SOURCE MATERIAL >>
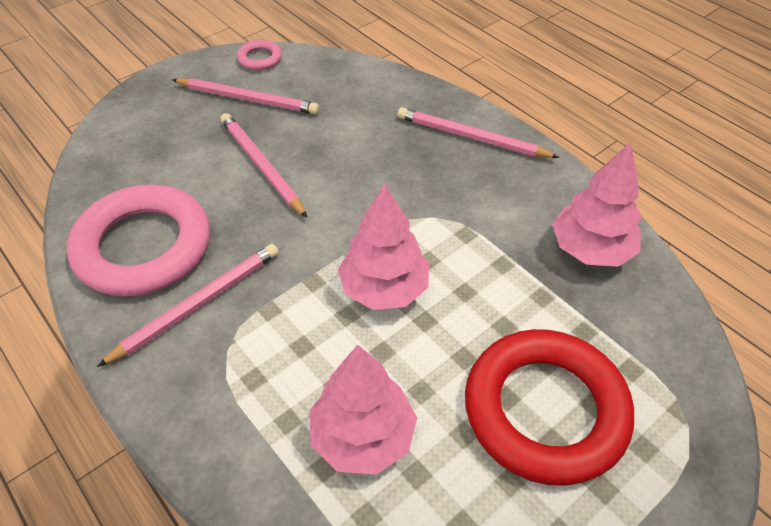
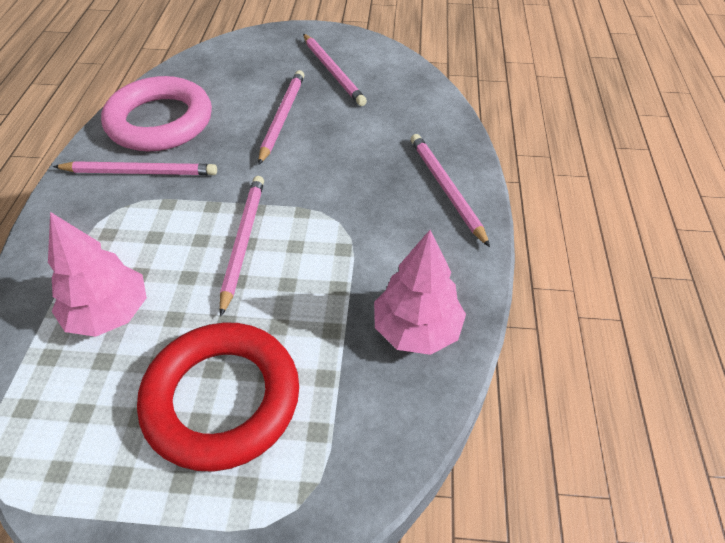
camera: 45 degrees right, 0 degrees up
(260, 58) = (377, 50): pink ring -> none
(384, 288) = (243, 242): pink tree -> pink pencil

--

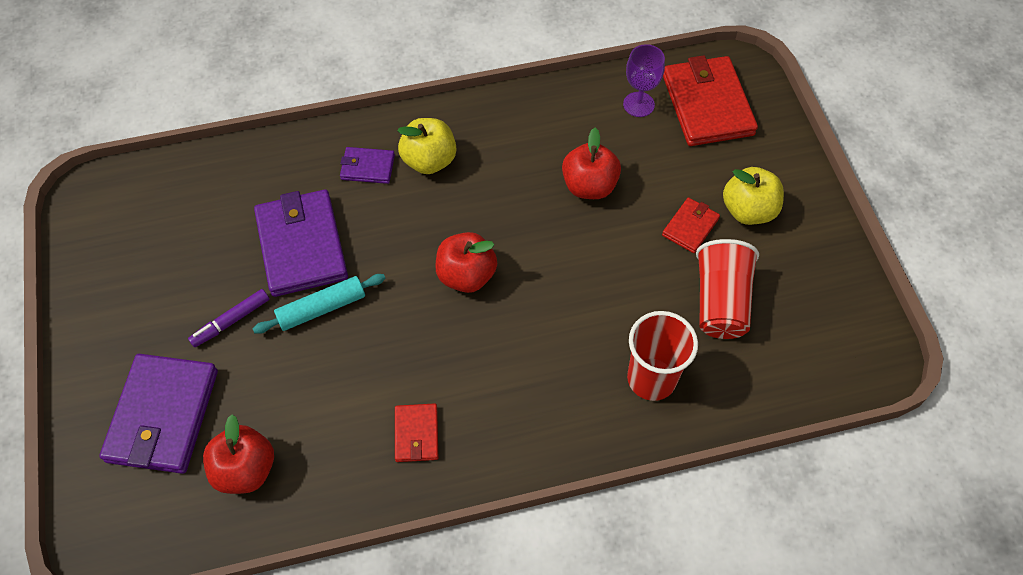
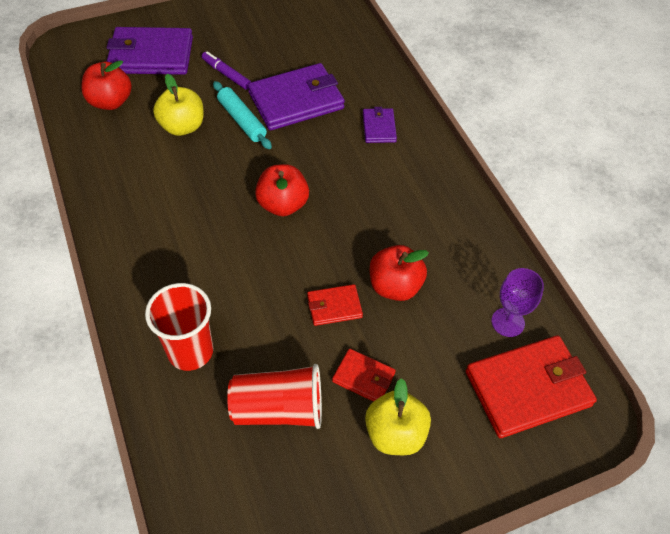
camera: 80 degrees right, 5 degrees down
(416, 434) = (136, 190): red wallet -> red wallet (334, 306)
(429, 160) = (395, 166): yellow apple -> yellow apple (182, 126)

PROBLEM REQUIREMENTS >> Take the entries above and return only the lines from the one with "(416, 434) = (136, 190): red" to the one with "(429, 160) = (395, 166): yellow", both included, unchanged.

ANSWER BELOW >>
(416, 434) = (136, 190): red wallet -> red wallet (334, 306)
(429, 160) = (395, 166): yellow apple -> yellow apple (182, 126)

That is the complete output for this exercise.